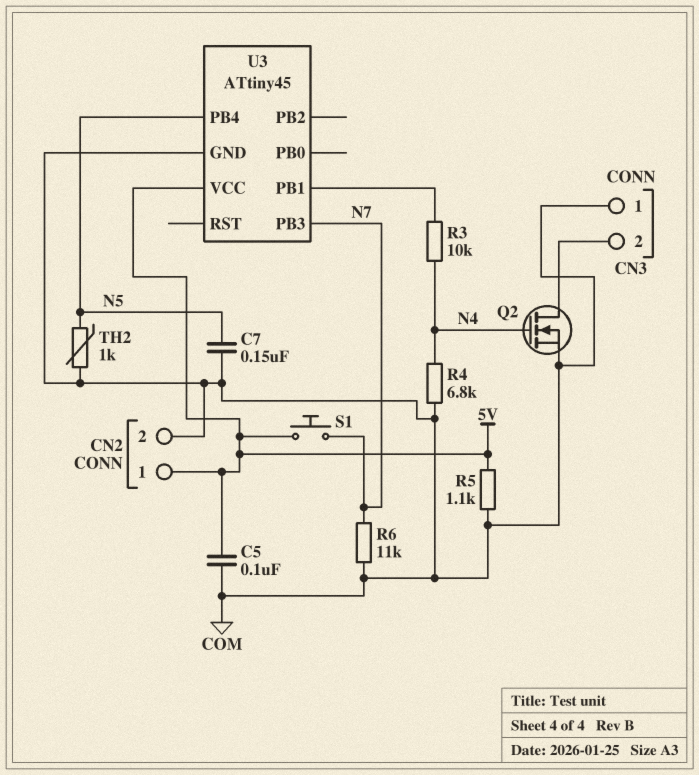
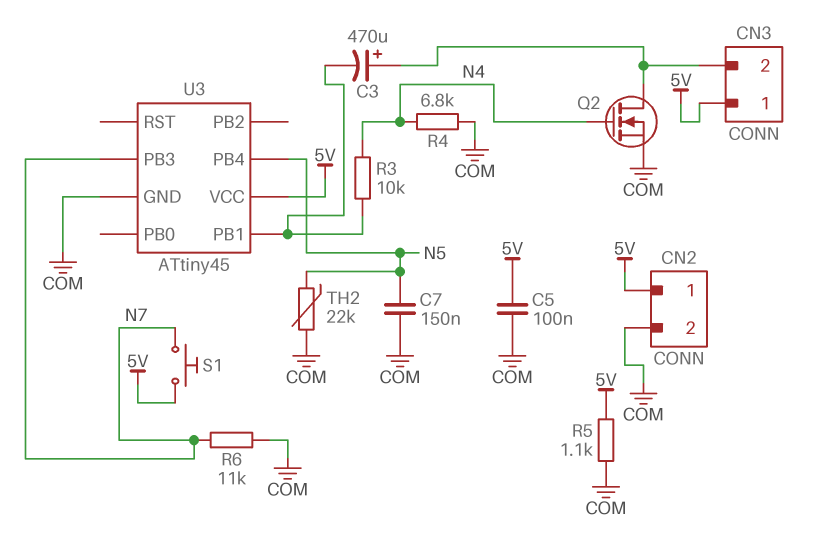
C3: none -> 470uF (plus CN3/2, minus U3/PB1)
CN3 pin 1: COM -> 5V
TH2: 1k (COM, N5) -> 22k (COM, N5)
^^^^^^^^^^^^^^^^
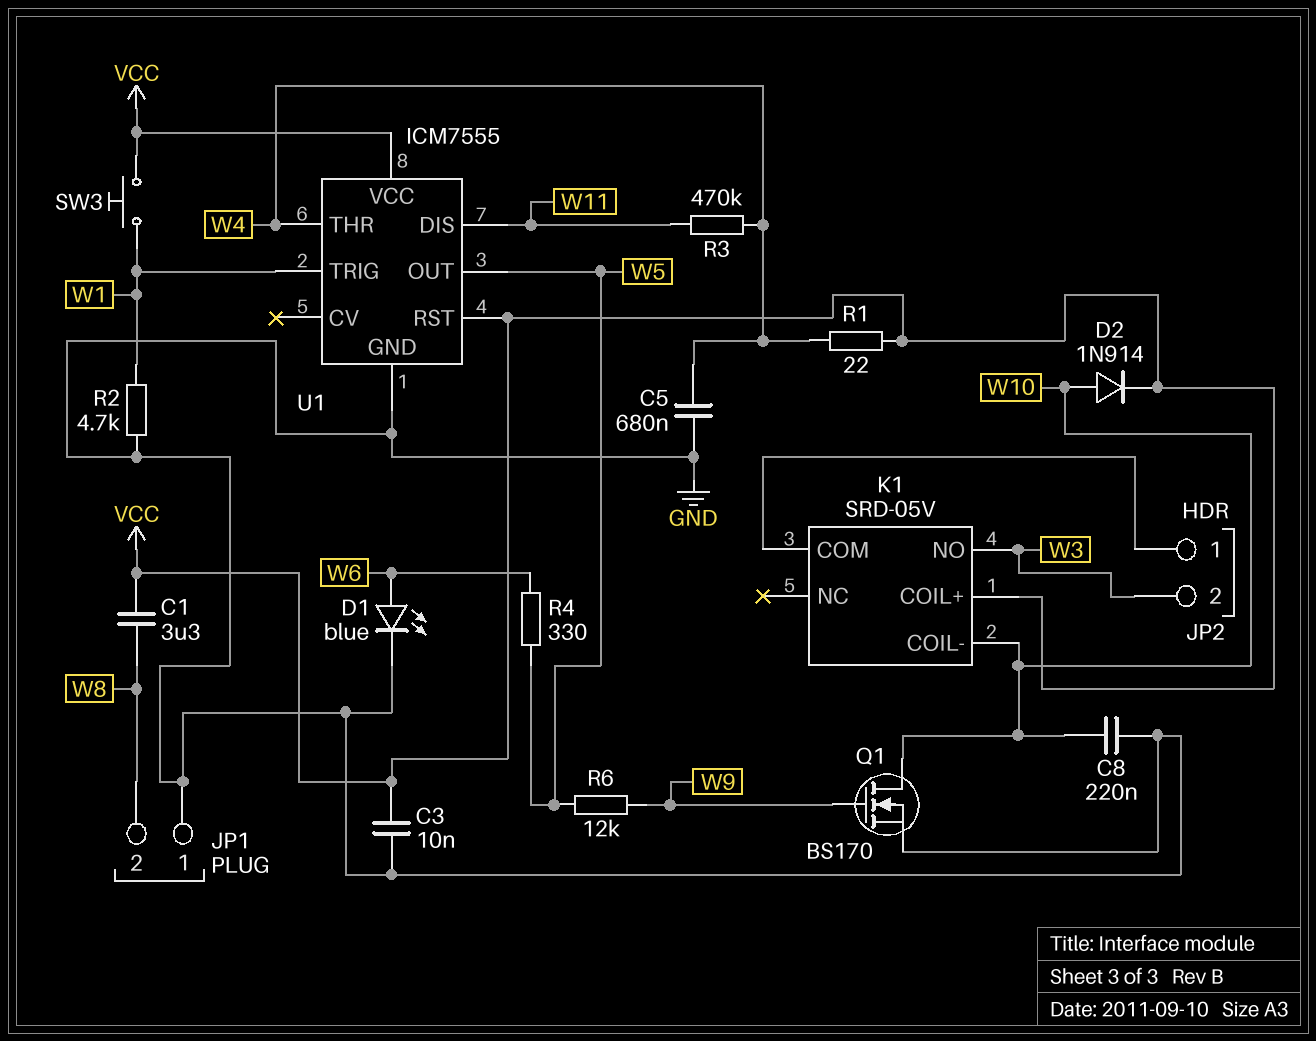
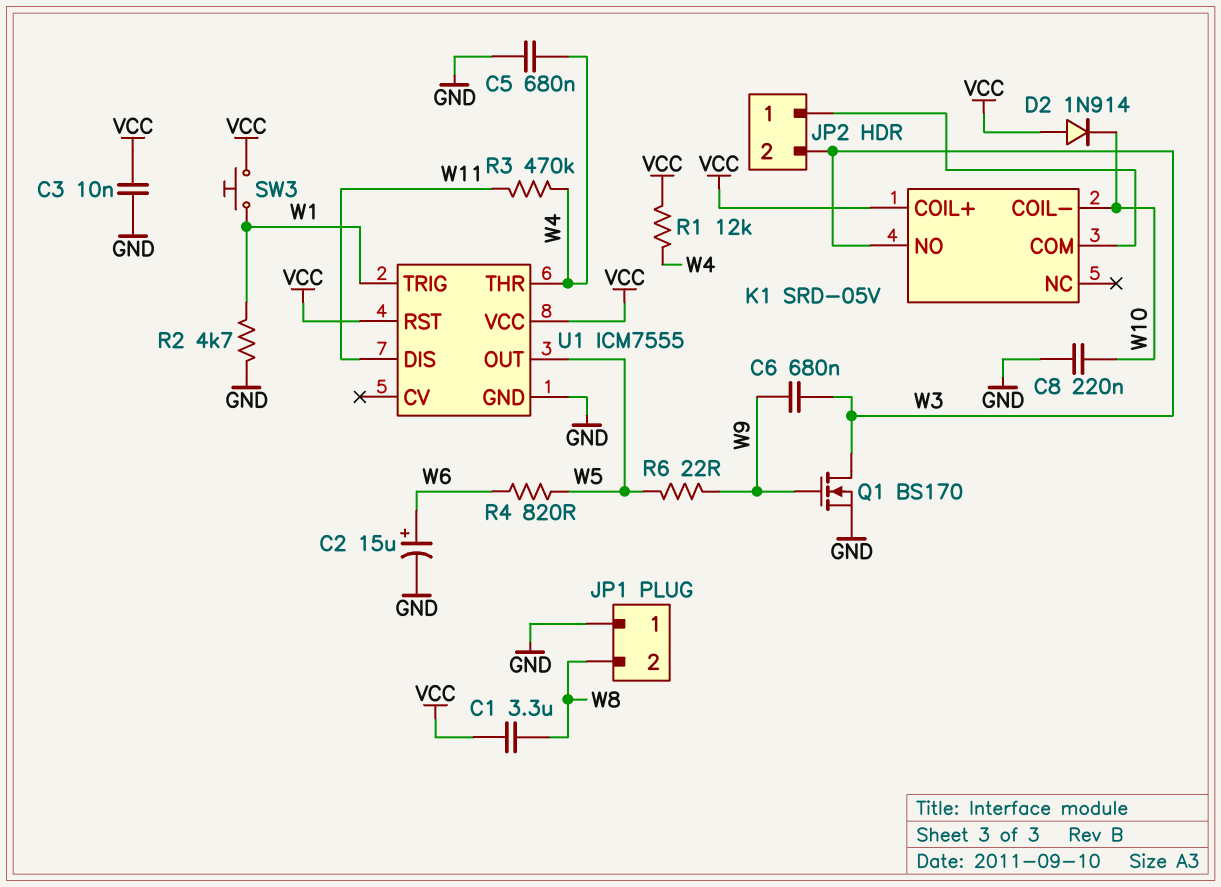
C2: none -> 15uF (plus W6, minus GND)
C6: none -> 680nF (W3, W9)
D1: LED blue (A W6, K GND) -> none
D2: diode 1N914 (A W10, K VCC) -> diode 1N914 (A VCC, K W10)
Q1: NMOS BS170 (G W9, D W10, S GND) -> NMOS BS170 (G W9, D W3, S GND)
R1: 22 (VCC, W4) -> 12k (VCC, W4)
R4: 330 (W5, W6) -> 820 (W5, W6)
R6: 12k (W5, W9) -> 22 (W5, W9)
^^^^^^^^^^^^^^^^
• ASSIGNED TASK:
In the listing above, the lines from the one containing "C3: none -> 470uF (plus CN3/2, minus U3/PB1)" through the one containing "TH2: 1k (COM, N5) -> 22k (COM, N5)" must be set down exactly, with no other lines.

• YOUR SOLUTION:
C3: none -> 470uF (plus CN3/2, minus U3/PB1)
CN3 pin 1: COM -> 5V
TH2: 1k (COM, N5) -> 22k (COM, N5)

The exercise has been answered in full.